TO DO:
Read through the lines below and copy the ones holding the string "orange".

[Coordinate change listings]
[Start of section]

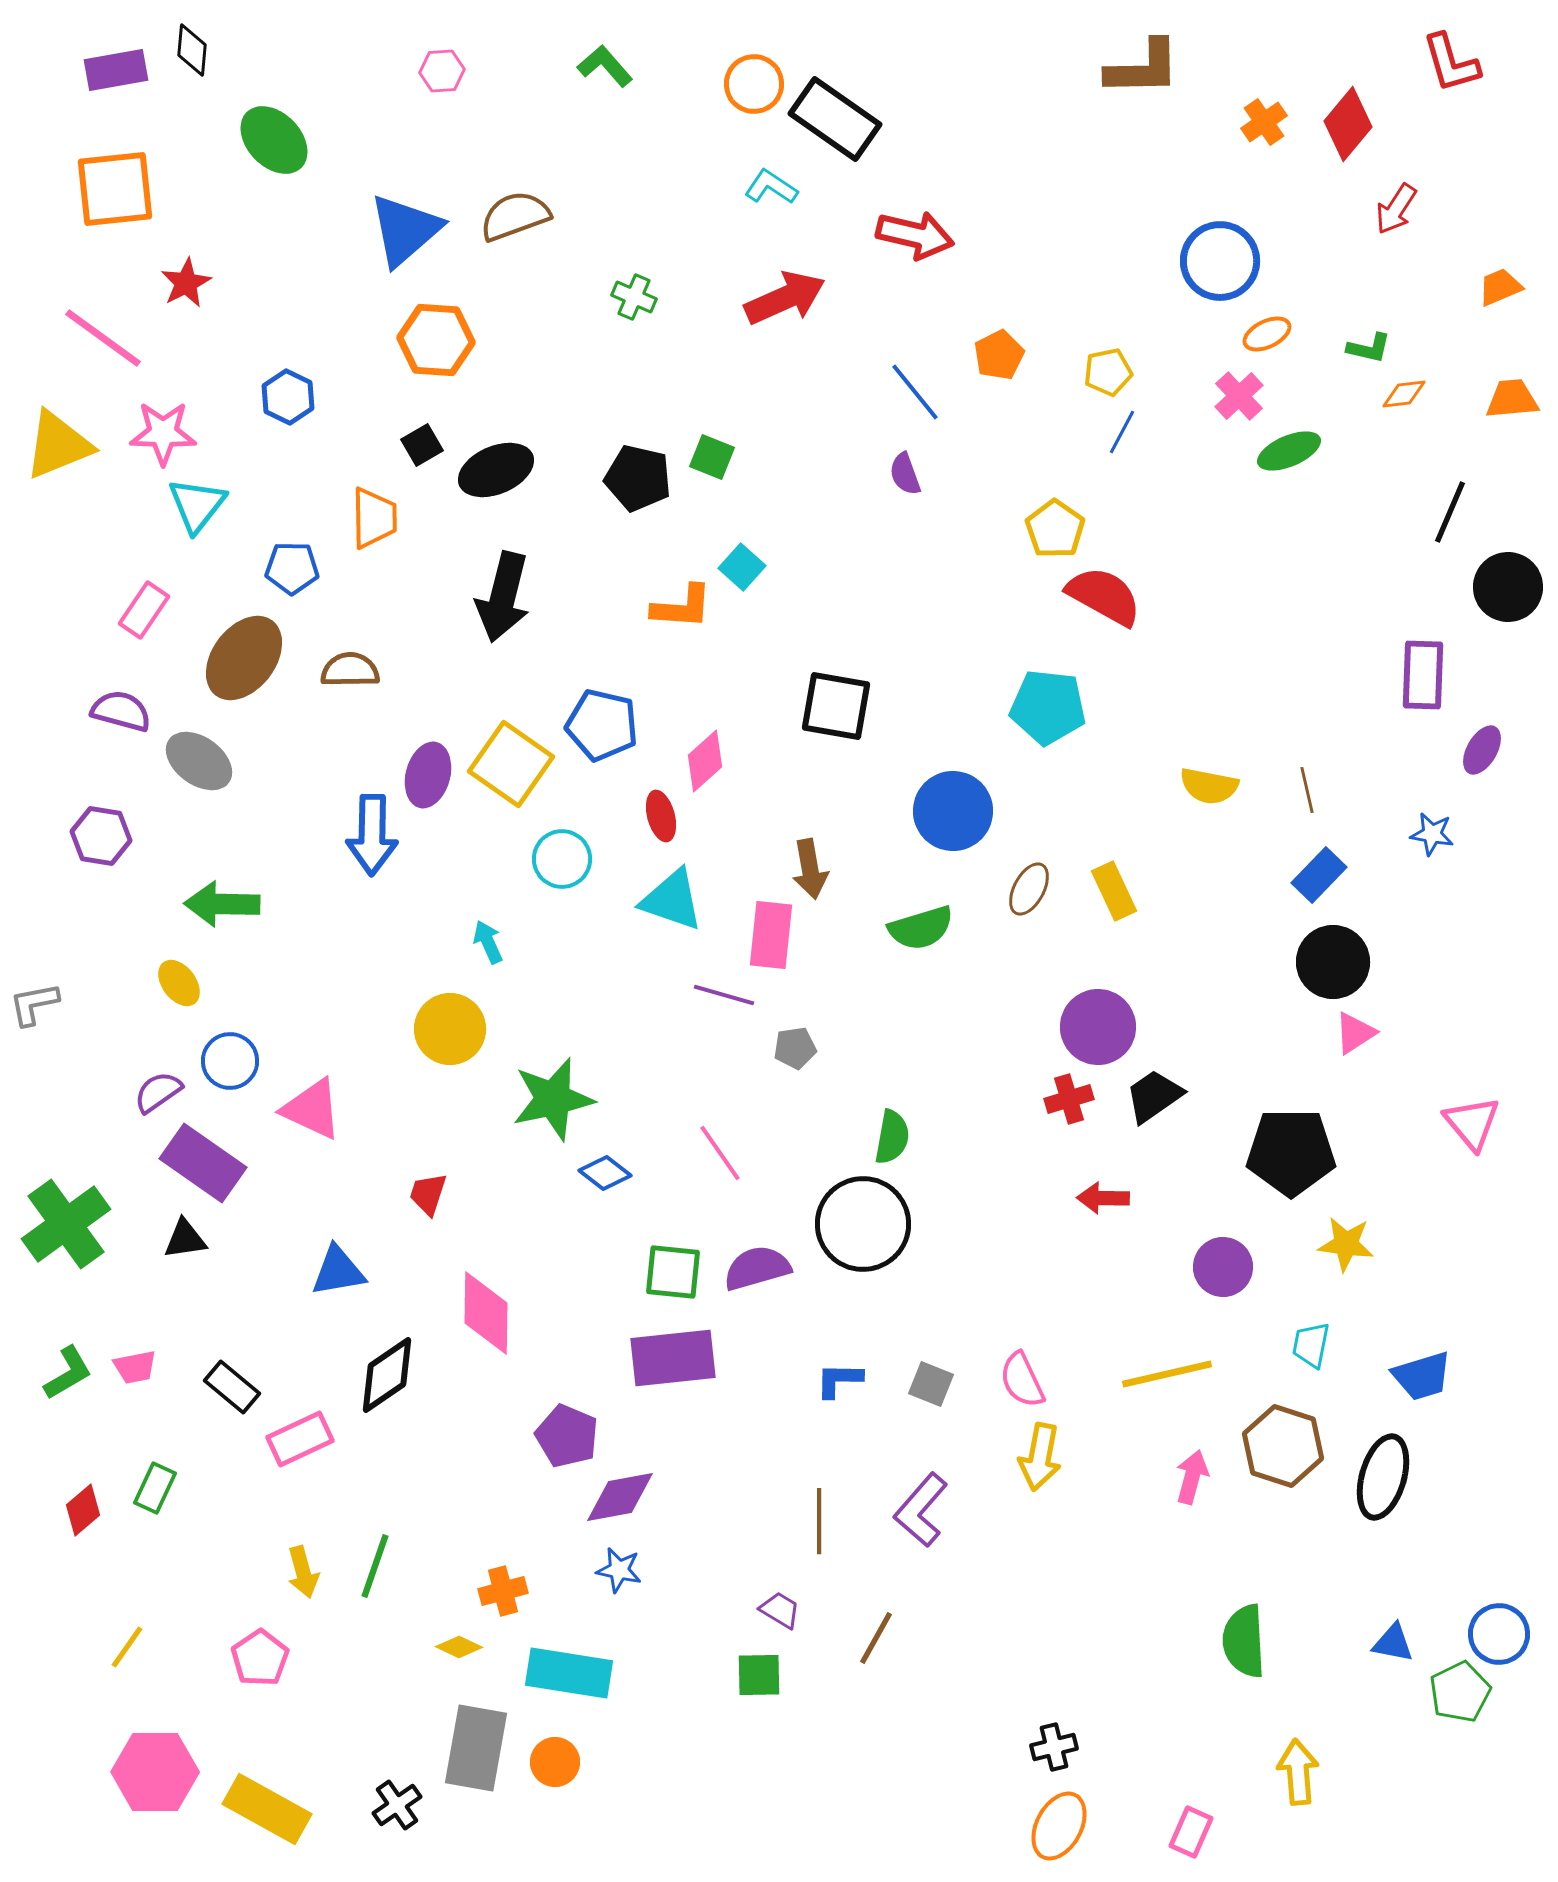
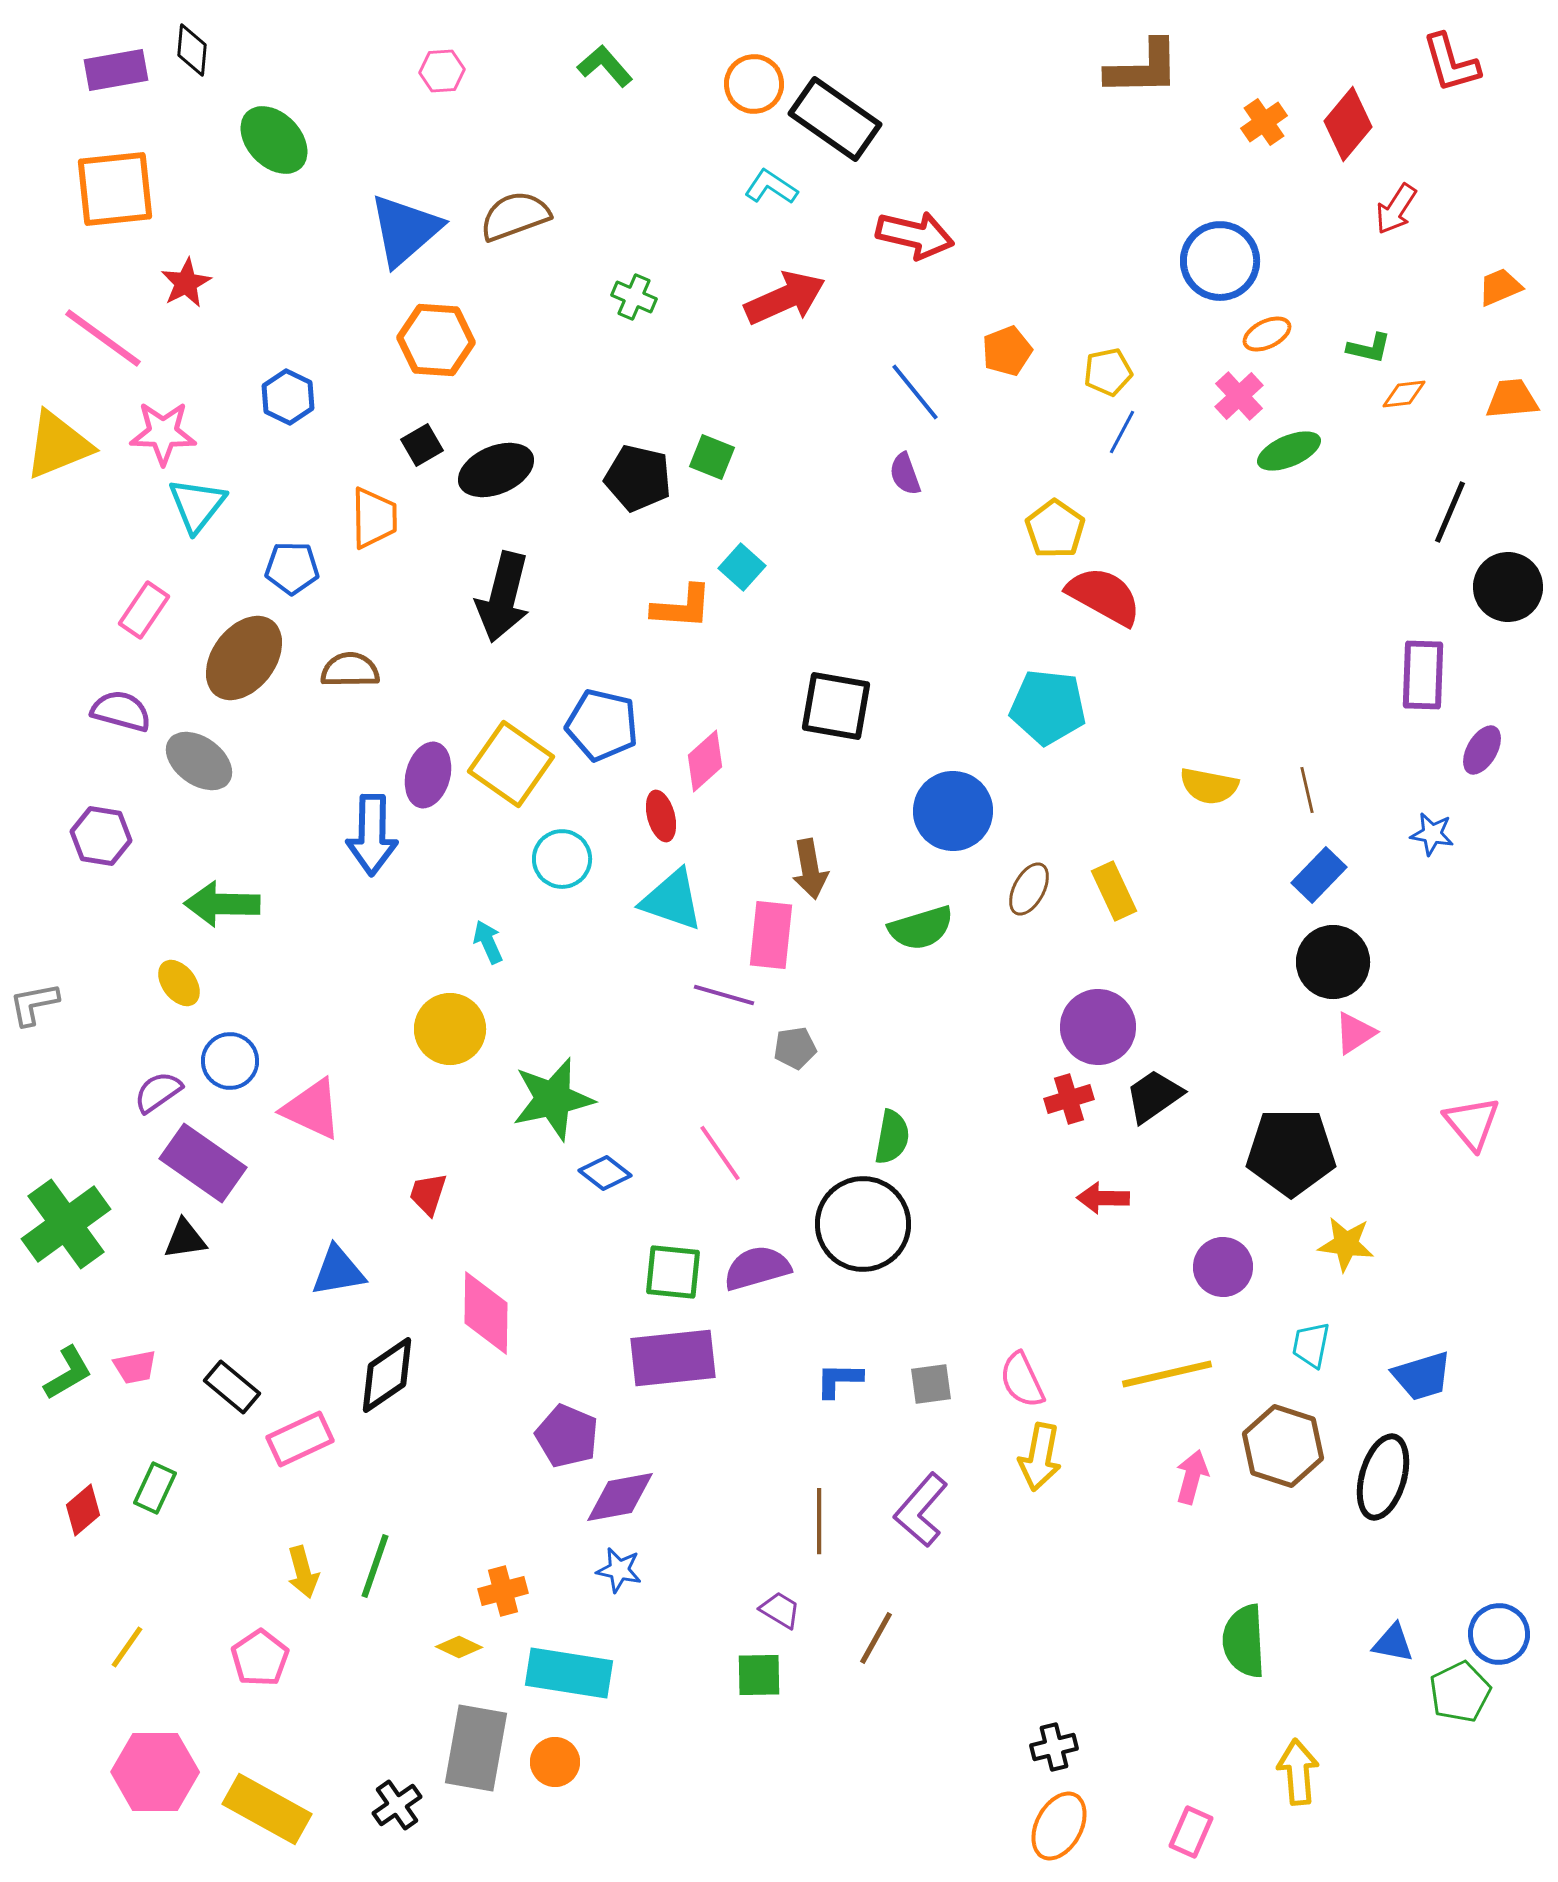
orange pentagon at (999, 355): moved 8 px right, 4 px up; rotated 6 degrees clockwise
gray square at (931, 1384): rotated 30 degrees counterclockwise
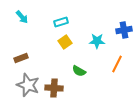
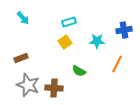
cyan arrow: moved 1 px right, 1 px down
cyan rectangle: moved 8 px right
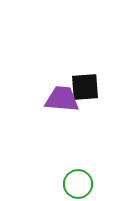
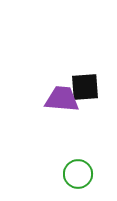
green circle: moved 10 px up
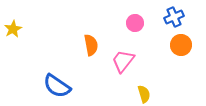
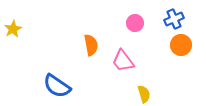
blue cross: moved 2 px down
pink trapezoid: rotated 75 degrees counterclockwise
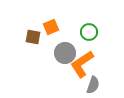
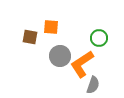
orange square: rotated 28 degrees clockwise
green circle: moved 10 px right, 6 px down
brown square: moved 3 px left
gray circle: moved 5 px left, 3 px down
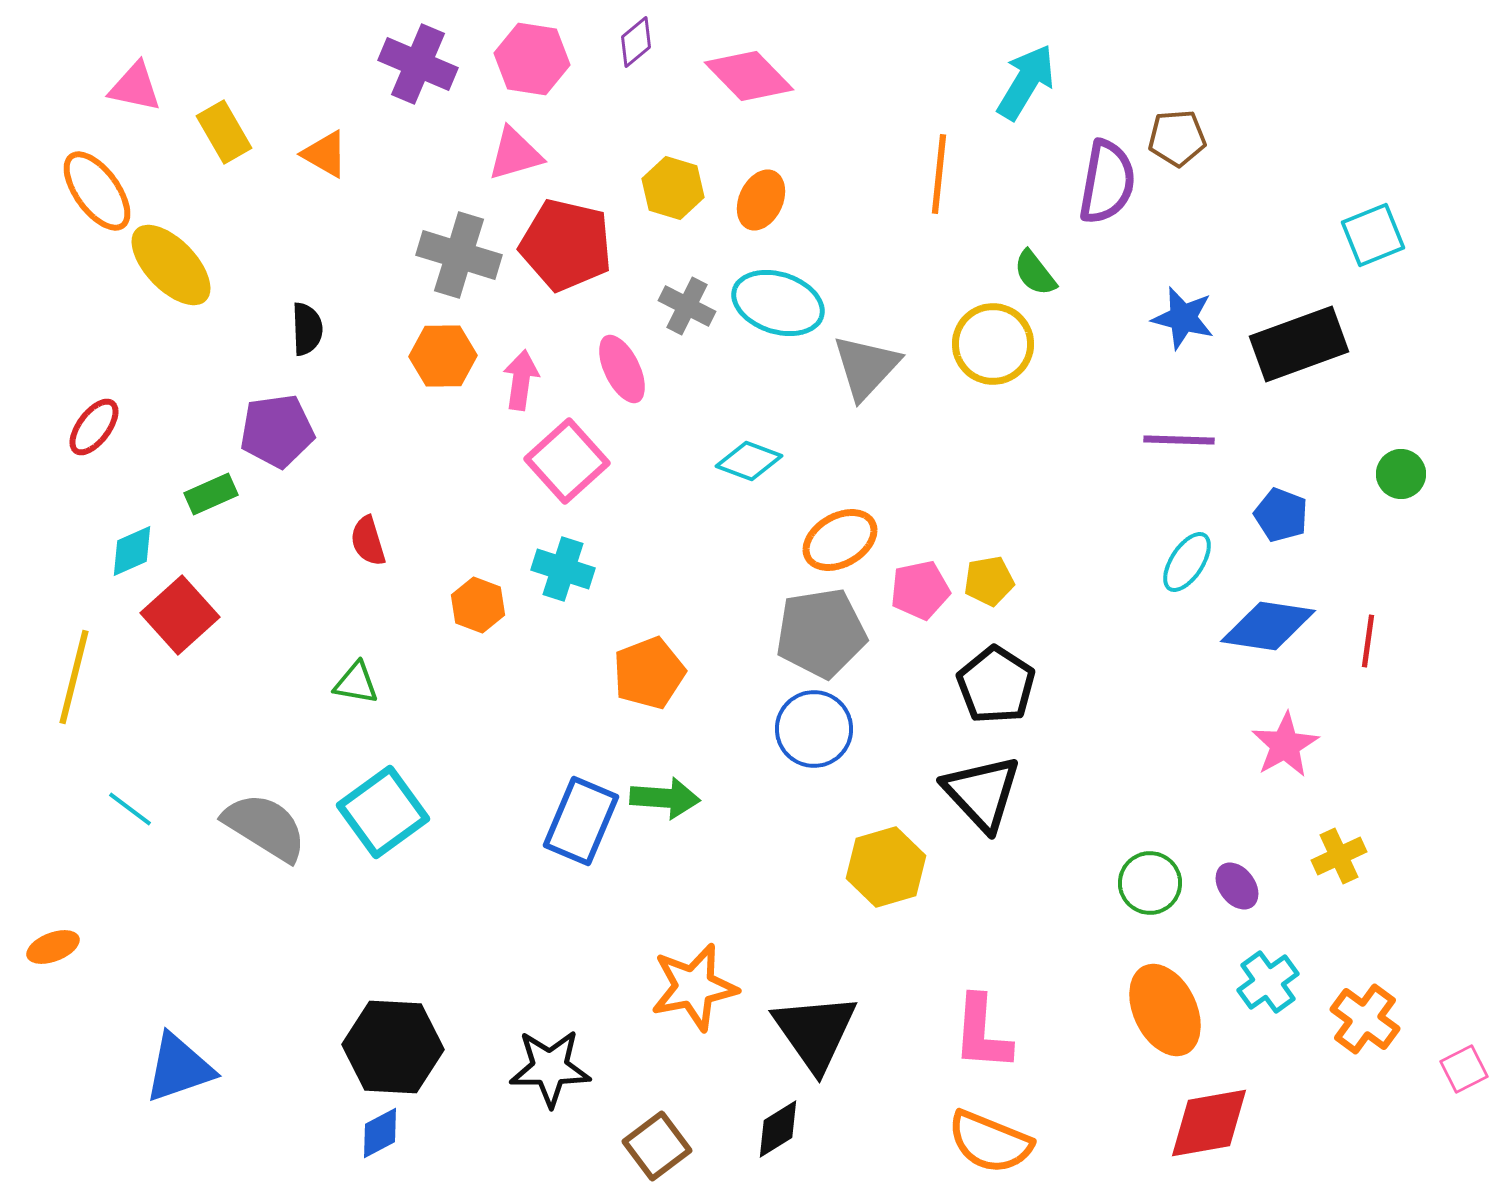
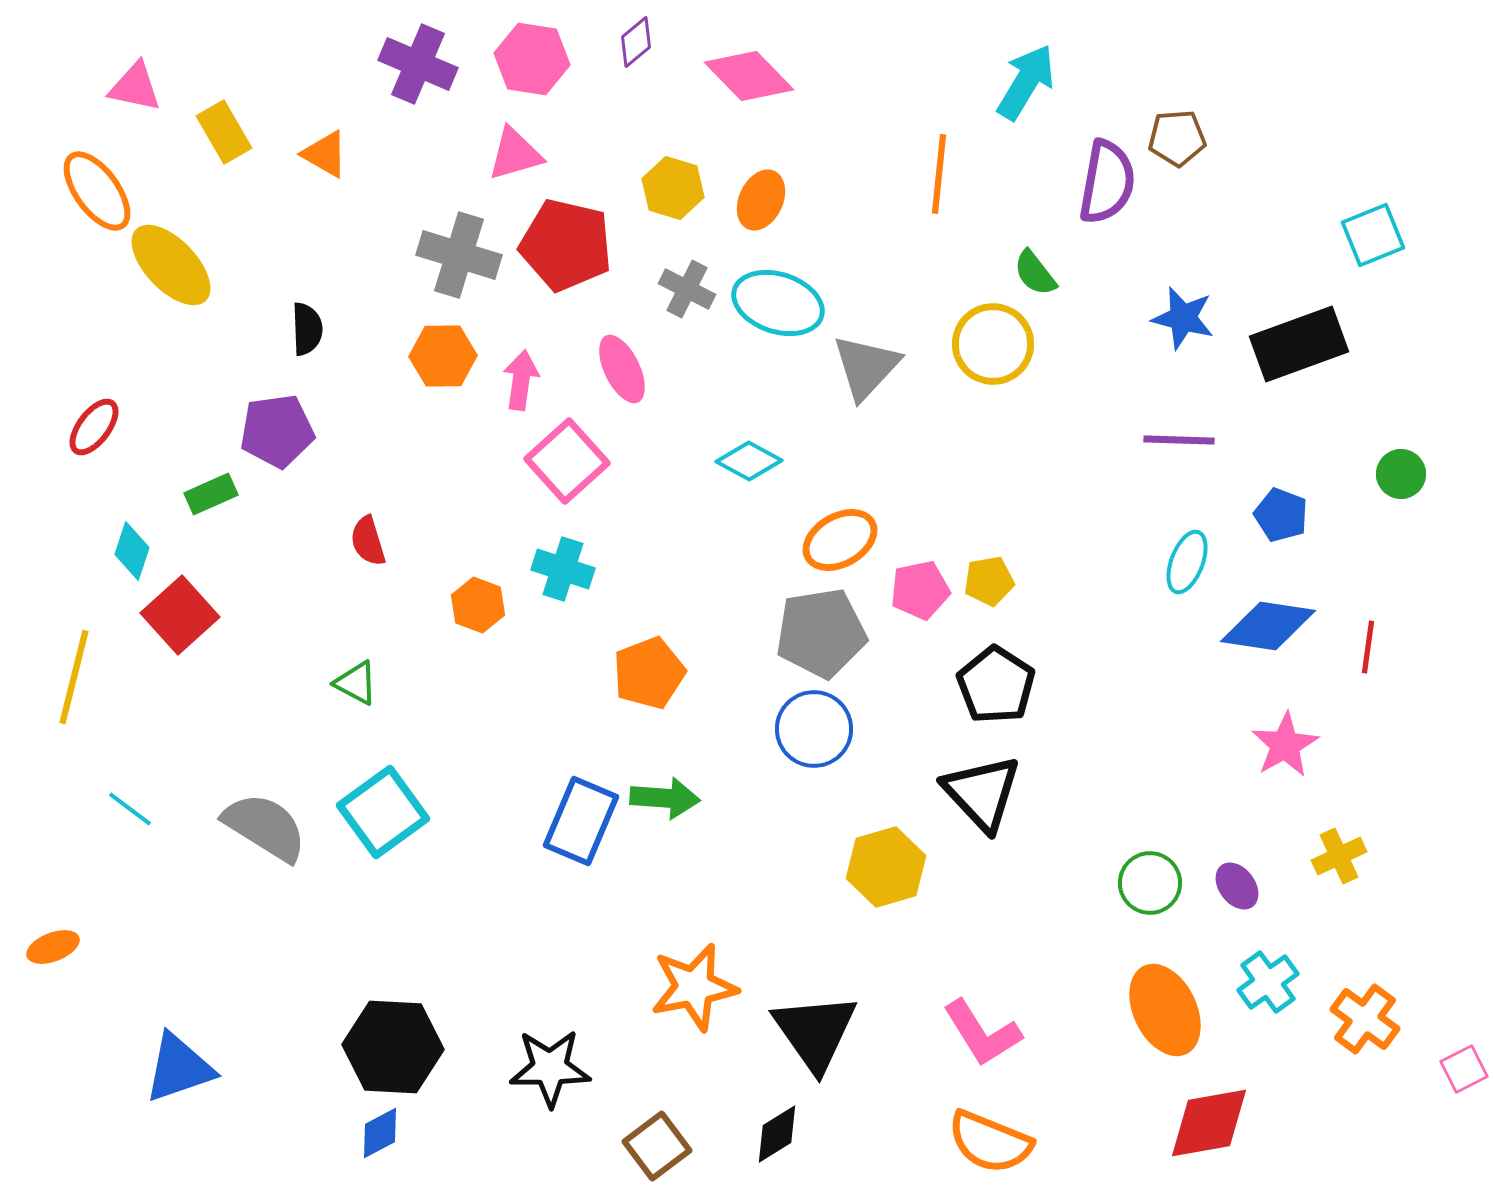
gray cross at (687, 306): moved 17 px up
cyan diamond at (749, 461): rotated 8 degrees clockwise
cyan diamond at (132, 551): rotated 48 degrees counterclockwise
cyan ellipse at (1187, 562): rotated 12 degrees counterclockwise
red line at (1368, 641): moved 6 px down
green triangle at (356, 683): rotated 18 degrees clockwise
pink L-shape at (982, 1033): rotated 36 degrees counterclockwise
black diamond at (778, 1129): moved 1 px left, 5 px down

[End of section]

RESULT OF THIS TASK:
orange pentagon at (999, 355): moved 8 px right, 4 px up; rotated 6 degrees clockwise
orange square: rotated 28 degrees clockwise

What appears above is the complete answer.